**ACTION ITEM**
Only one stretch of the records below is wanted: the lines from the one holding "(123, 244) = (591, 226): black" through the one holding "(538, 356) = (168, 263): none". Return it exactly, both ends included.

**DATA UNDER STUDY**
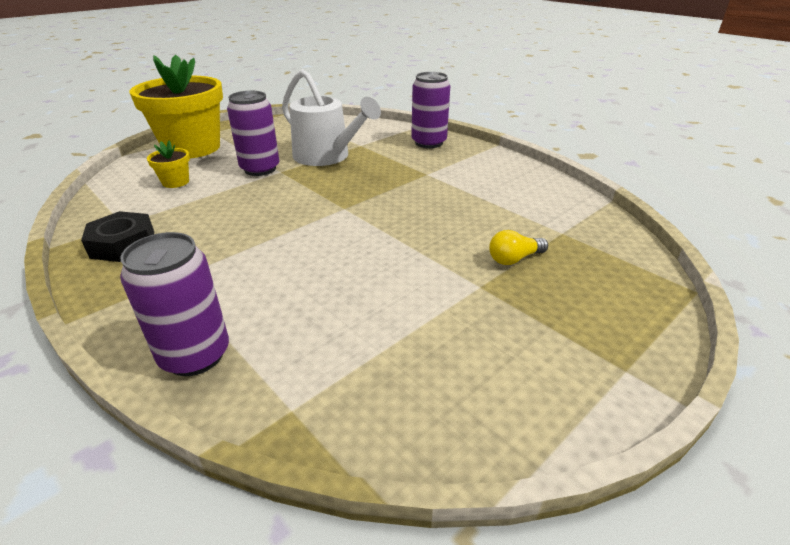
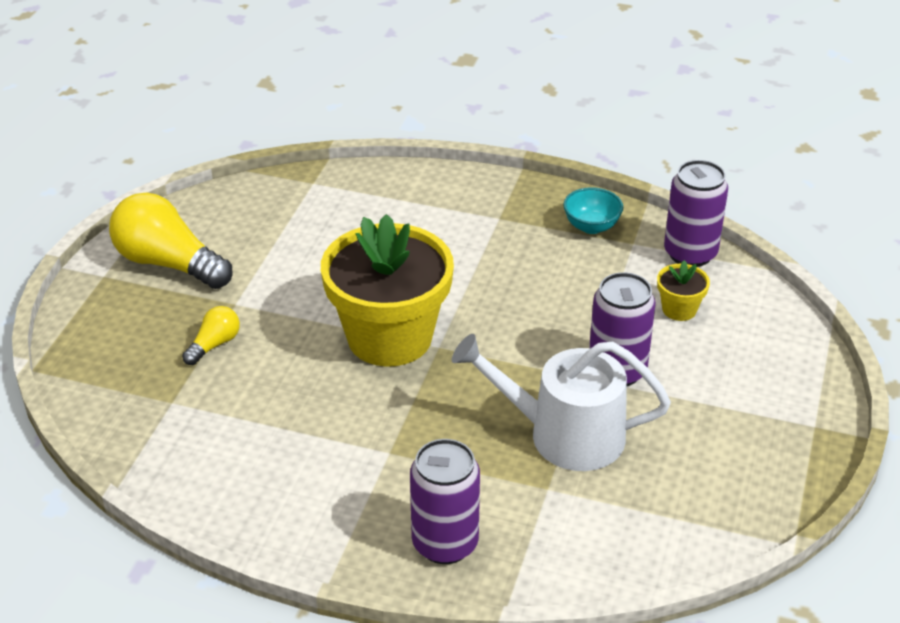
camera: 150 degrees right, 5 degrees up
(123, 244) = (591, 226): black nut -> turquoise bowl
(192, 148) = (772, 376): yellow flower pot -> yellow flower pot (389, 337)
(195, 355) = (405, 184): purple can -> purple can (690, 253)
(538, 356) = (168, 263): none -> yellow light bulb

...

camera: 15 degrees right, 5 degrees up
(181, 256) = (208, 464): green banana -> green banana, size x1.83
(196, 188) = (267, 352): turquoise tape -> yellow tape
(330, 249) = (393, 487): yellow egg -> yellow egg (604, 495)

**OUTPUT BELOW**
(123, 244) = (591, 226): black nut -> turquoise bowl
(192, 148) = (772, 376): yellow flower pot -> yellow flower pot (389, 337)
(195, 355) = (405, 184): purple can -> purple can (690, 253)
(538, 356) = (168, 263): none -> yellow light bulb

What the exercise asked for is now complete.